WHAT YOU NEED TO DO> Restate the following data in its entirety, word for word and without images.

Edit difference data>
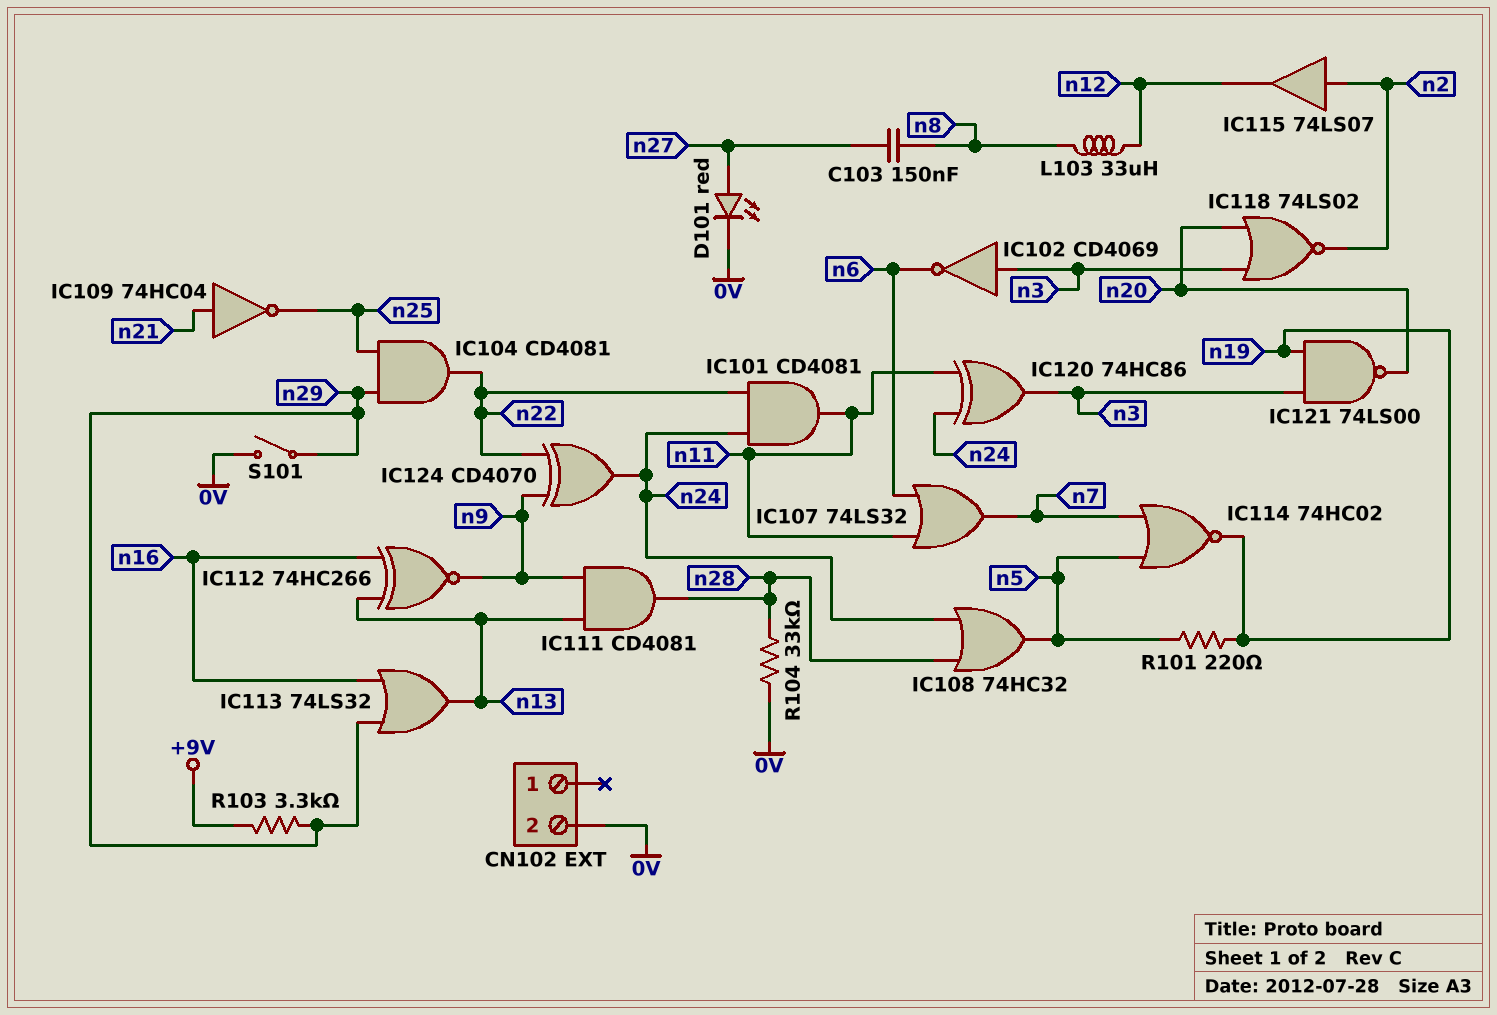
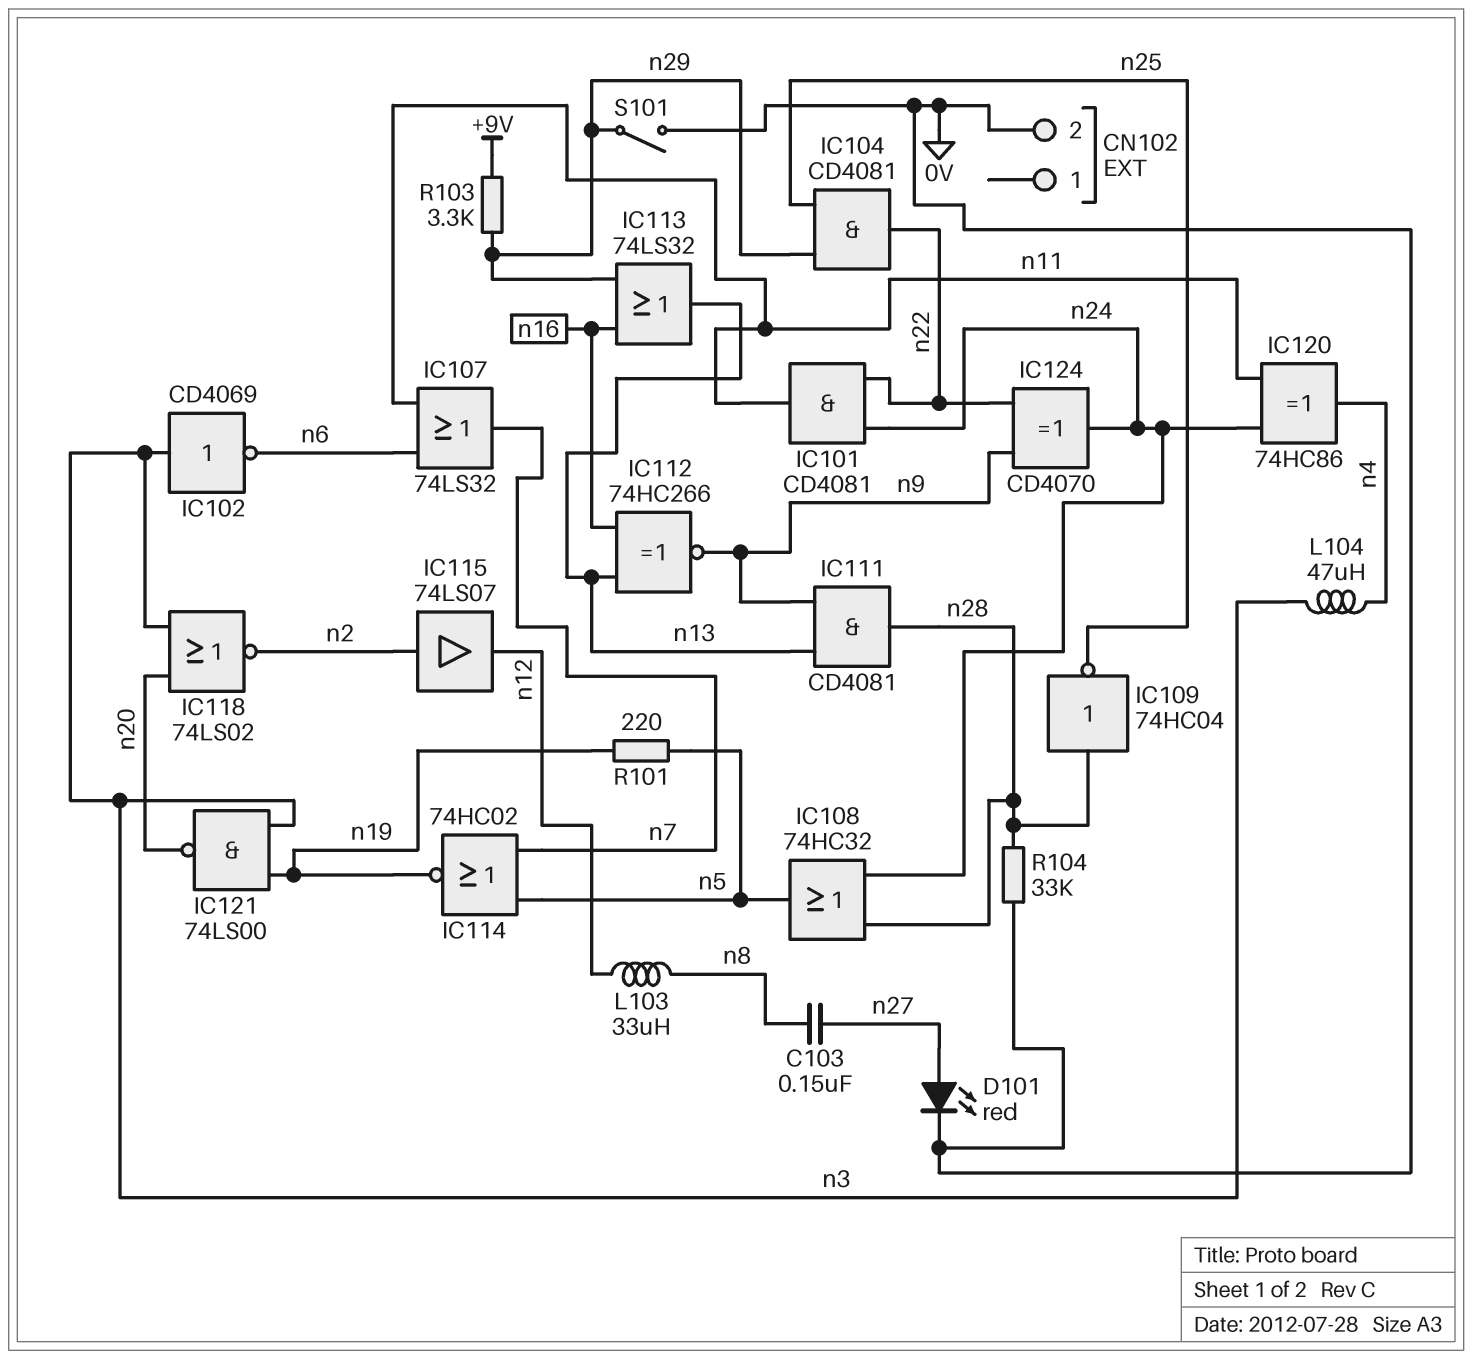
IC109: NOT 74HC04 (in n21, out n25) -> NOT 74HC04 (in n28, out n25)
IC120: XOR 74HC86 (in n11, in n24, out n3) -> XOR 74HC86 (in n11, in n24, out n4)
L104: none -> 47uH (n3, n4)

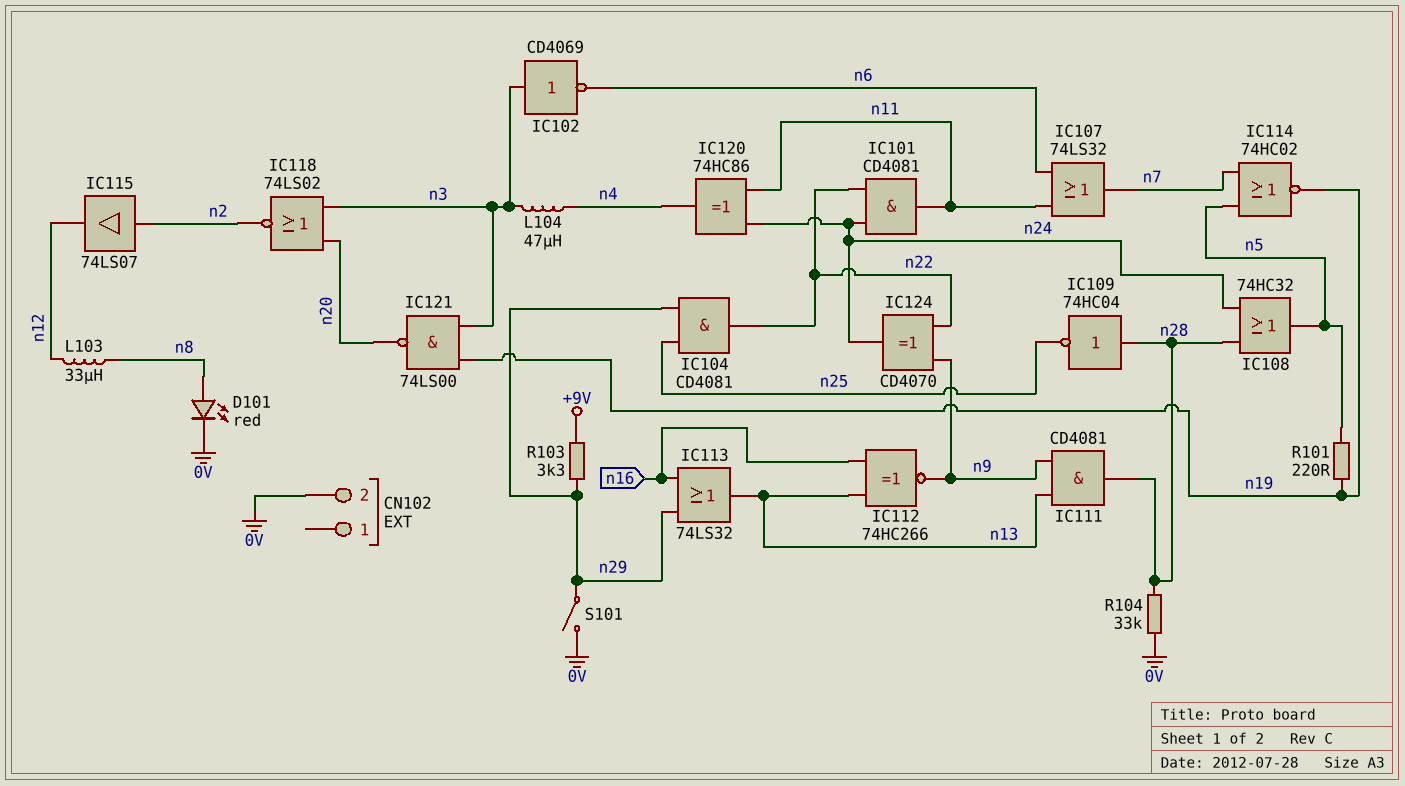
C103: 150nF (n8, n27) -> none
D101: LED red (A n27, K 0V) -> LED red (A n8, K 0V)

EXPECTED ANSWER>
IC109: NOT 74HC04 (in n21, out n25) -> NOT 74HC04 (in n28, out n25)
IC120: XOR 74HC86 (in n11, in n24, out n3) -> XOR 74HC86 (in n11, in n24, out n4)
L104: none -> 47uH (n3, n4)

C103: 150nF (n8, n27) -> none
D101: LED red (A n27, K 0V) -> LED red (A n8, K 0V)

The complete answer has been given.